▸ **Dataset records**:

--------------------------------

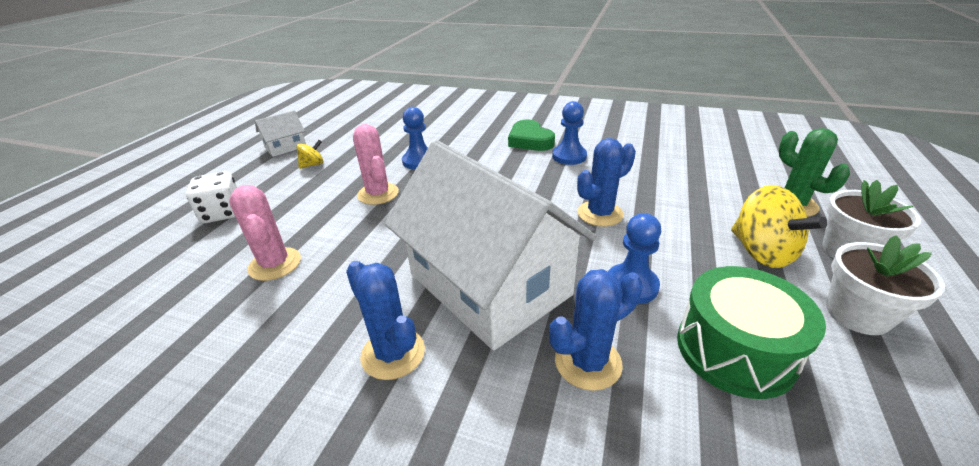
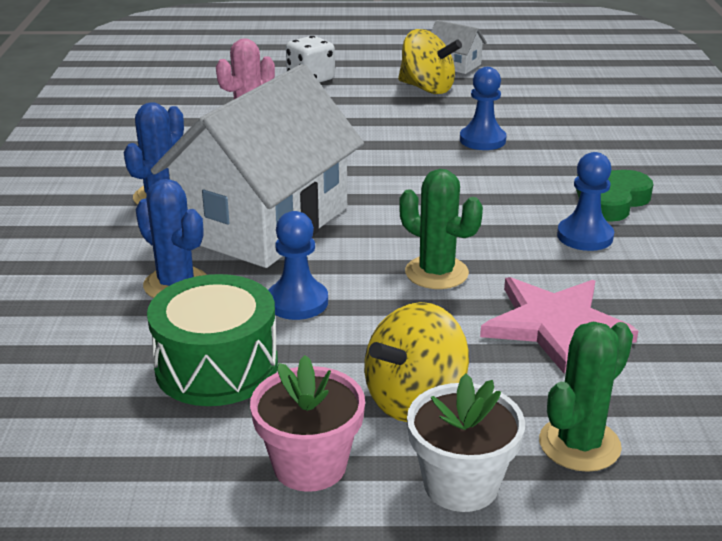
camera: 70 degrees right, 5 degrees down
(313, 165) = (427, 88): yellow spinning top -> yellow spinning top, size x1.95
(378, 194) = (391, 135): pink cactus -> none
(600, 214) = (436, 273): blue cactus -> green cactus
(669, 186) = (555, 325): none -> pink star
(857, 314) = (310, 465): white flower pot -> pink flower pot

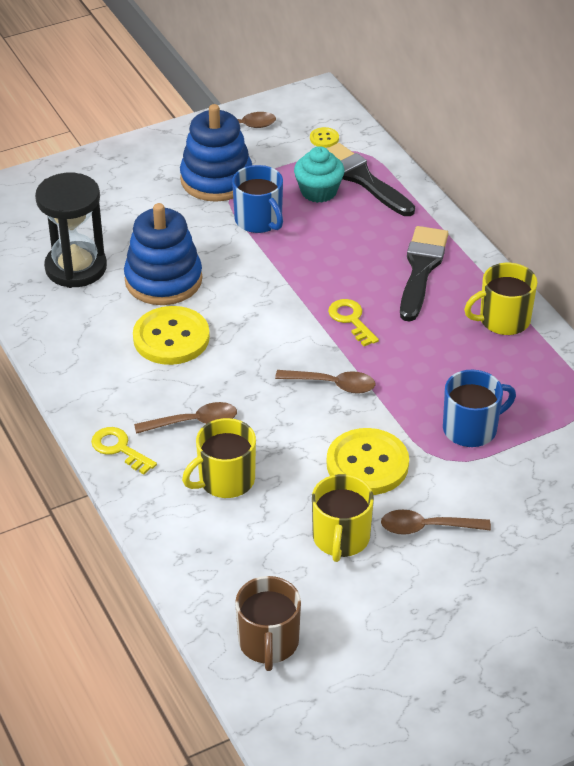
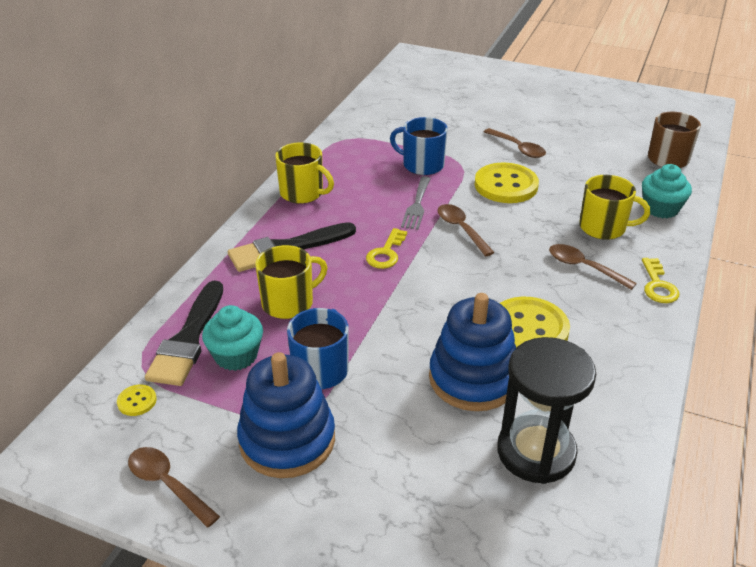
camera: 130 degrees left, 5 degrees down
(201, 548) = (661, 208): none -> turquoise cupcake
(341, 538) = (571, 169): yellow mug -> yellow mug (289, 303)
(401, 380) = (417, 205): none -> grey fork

--------------------------------

▸ **Your task**:
Go through the data above and transcribe it in full, omitting any image.

▸ **Finished exercise**:
camera: 70 degrees right, 5 degrees down
(313, 165) = (427, 88): yellow spinning top -> yellow spinning top, size x1.95
(378, 194) = (391, 135): pink cactus -> none
(600, 214) = (436, 273): blue cactus -> green cactus
(669, 186) = (555, 325): none -> pink star
(857, 314) = (310, 465): white flower pot -> pink flower pot

camera: 130 degrees left, 5 degrees down
(201, 548) = (661, 208): none -> turquoise cupcake
(341, 538) = (571, 169): yellow mug -> yellow mug (289, 303)
(401, 380) = (417, 205): none -> grey fork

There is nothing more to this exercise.